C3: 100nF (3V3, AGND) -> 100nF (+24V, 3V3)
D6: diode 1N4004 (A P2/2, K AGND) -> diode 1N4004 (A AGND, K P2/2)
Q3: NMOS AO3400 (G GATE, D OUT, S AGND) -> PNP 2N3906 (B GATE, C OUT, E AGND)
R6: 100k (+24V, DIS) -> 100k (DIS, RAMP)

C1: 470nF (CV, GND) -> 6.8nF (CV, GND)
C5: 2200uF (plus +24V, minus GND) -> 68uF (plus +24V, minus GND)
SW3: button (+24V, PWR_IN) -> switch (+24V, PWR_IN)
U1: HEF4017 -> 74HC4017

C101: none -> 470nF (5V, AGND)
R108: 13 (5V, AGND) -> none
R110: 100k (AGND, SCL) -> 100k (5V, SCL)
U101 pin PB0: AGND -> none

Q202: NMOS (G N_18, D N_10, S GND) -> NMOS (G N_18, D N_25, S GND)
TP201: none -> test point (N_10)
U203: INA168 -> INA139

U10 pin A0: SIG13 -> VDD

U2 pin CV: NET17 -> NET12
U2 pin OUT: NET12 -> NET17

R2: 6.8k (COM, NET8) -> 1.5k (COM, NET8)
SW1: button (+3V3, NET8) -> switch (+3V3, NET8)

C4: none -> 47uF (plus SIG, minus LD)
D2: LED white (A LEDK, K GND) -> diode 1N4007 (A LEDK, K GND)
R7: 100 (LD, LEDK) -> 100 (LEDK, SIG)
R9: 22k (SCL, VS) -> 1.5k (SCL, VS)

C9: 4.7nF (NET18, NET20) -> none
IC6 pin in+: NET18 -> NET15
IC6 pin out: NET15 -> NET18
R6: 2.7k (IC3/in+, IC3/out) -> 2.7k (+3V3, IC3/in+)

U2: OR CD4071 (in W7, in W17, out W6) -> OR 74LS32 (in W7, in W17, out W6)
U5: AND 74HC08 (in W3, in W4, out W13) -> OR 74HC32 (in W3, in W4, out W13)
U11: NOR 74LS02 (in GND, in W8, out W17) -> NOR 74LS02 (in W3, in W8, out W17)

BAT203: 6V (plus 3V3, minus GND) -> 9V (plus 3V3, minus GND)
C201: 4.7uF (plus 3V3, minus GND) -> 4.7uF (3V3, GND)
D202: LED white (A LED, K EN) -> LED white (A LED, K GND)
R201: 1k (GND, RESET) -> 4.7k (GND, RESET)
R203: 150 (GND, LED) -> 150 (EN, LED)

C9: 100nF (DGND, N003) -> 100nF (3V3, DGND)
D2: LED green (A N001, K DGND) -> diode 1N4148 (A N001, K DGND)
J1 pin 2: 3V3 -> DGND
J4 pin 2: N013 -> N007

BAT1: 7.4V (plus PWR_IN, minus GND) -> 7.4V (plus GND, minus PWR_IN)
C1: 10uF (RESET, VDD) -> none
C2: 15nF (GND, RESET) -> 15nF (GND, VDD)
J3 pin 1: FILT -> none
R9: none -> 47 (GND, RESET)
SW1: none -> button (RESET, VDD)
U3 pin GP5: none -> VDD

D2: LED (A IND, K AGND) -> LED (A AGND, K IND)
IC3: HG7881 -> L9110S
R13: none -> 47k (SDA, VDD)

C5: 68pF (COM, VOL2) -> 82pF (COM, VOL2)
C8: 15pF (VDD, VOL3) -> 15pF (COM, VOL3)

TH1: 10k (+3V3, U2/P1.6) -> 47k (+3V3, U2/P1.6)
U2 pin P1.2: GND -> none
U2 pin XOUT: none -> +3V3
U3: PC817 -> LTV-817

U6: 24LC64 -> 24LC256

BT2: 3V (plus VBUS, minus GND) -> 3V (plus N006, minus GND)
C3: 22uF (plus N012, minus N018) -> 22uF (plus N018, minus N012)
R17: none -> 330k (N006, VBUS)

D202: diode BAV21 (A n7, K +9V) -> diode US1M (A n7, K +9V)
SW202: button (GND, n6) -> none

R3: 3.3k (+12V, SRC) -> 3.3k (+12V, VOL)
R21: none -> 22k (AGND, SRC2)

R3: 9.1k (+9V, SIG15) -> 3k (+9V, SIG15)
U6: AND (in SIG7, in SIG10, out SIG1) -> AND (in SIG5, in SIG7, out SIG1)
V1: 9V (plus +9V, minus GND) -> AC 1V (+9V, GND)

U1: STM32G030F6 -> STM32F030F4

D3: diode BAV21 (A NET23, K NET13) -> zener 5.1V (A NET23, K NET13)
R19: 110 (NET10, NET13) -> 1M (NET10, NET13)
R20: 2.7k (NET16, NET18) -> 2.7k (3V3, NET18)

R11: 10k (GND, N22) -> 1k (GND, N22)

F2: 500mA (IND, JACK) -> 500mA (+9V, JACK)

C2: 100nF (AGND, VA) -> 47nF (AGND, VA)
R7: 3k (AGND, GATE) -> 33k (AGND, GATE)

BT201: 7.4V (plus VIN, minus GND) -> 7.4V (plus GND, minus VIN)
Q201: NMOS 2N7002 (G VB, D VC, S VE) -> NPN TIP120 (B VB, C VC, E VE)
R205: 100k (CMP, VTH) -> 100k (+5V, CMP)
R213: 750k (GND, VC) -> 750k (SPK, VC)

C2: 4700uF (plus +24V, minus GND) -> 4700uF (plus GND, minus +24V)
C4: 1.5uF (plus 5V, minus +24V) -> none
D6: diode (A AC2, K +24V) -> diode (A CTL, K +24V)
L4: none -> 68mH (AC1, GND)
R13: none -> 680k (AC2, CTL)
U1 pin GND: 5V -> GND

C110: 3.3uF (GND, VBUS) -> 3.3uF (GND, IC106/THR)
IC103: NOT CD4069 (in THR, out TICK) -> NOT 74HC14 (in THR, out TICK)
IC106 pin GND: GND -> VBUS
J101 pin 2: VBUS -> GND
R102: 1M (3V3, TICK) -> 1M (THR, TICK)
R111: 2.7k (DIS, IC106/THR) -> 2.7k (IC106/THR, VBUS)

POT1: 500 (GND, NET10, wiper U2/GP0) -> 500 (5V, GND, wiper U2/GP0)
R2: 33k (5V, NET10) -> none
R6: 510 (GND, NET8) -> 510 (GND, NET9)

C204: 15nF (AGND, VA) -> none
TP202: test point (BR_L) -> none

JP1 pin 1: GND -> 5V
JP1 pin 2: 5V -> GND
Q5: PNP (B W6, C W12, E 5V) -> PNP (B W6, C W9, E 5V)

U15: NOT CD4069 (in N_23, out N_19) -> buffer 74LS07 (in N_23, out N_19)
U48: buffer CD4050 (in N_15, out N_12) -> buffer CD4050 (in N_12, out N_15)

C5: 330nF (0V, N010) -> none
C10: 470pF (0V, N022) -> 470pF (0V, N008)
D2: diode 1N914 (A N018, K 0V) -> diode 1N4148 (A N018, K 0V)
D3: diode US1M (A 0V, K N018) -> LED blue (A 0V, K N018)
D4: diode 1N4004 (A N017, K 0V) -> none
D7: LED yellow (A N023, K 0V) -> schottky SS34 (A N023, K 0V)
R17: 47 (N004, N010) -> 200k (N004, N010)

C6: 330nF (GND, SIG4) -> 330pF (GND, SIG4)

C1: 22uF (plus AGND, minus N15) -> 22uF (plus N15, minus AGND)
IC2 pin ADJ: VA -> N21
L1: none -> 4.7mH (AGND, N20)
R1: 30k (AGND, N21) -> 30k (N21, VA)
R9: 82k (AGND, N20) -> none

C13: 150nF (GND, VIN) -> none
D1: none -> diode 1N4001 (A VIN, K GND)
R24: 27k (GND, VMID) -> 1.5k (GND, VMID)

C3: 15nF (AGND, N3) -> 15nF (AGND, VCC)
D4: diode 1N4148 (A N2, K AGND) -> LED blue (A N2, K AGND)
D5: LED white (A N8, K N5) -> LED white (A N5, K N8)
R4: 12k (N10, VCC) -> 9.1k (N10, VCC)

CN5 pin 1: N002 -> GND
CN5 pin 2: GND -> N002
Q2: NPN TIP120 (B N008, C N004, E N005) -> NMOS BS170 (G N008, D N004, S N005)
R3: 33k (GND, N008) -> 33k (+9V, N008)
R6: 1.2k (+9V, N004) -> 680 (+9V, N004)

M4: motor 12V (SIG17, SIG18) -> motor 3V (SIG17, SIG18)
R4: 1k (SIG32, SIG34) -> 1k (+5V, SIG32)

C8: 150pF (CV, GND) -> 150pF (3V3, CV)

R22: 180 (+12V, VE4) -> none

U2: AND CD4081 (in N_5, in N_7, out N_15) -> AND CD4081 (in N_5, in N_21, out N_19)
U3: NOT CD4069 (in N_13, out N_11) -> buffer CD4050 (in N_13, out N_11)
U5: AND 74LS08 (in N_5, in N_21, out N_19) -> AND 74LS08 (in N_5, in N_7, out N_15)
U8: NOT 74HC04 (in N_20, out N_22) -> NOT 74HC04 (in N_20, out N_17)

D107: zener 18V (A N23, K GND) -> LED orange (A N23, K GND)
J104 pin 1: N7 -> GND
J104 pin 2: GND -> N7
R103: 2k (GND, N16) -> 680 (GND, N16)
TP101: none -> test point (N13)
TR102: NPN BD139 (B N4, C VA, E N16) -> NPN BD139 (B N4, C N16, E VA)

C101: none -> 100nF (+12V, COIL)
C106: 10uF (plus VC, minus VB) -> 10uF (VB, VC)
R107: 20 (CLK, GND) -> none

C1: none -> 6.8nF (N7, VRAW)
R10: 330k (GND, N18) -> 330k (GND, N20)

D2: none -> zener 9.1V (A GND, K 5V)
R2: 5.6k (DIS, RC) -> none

+++

Task item – Each line of the material with the word "buffer" in it should be listed.

Answer to this task –
U15: NOT CD4069 (in N_23, out N_19) -> buffer 74LS07 (in N_23, out N_19)
U48: buffer CD4050 (in N_15, out N_12) -> buffer CD4050 (in N_12, out N_15)
U3: NOT CD4069 (in N_13, out N_11) -> buffer CD4050 (in N_13, out N_11)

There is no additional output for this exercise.